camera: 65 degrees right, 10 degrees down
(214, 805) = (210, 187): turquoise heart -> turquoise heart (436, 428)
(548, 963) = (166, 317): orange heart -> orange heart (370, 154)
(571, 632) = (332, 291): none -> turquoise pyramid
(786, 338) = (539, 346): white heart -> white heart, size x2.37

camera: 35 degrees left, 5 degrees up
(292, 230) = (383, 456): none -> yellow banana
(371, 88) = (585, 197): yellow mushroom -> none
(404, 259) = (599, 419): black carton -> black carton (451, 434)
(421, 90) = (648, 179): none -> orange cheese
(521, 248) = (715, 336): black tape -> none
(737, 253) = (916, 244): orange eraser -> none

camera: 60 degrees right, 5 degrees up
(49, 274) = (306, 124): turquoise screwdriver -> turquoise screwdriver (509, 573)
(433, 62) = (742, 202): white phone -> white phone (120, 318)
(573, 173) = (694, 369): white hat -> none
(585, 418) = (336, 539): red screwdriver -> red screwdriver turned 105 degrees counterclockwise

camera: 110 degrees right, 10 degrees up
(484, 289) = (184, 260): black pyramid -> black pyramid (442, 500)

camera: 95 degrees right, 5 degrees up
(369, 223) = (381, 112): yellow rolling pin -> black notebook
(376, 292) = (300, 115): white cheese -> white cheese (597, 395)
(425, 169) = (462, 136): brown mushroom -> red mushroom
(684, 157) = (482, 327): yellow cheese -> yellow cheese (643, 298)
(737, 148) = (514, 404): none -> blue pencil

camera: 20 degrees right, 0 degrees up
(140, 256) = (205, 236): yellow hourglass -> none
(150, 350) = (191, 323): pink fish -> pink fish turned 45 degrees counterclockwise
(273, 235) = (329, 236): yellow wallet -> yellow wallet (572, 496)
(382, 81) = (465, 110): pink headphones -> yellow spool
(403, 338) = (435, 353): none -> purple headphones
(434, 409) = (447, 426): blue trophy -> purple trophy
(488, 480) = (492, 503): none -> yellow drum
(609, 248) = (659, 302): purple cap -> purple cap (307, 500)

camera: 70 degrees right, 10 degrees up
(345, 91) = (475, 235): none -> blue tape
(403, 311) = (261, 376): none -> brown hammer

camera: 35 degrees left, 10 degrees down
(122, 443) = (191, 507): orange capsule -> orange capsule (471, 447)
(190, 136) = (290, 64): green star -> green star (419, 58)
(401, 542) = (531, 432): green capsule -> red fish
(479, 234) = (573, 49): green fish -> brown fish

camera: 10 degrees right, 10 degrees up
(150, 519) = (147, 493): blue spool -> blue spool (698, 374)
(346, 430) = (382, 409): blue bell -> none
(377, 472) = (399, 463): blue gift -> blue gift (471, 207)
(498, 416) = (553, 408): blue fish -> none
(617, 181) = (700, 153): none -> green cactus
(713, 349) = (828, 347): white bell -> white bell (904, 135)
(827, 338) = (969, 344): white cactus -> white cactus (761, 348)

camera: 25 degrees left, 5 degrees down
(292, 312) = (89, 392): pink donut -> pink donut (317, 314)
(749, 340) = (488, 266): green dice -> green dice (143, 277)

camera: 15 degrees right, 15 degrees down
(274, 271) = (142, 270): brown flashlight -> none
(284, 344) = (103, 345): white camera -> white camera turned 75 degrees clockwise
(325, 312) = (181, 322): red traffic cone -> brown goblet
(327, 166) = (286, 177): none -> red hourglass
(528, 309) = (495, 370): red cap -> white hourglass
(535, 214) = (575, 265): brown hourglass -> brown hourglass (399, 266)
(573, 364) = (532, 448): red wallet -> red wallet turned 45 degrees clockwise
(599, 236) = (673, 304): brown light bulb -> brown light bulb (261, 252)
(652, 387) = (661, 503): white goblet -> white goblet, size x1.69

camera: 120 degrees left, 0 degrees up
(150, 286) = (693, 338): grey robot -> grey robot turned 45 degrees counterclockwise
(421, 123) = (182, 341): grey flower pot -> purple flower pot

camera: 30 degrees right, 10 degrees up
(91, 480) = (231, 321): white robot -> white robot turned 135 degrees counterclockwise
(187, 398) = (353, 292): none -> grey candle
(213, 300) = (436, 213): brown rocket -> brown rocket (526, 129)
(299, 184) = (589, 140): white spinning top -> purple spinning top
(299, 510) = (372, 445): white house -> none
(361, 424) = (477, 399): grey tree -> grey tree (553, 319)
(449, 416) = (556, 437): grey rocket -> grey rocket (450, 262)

________

What is being asked:
State the number of lines in the data above that include the word "yellow", leaving out any other words.

Output for this exercise:
8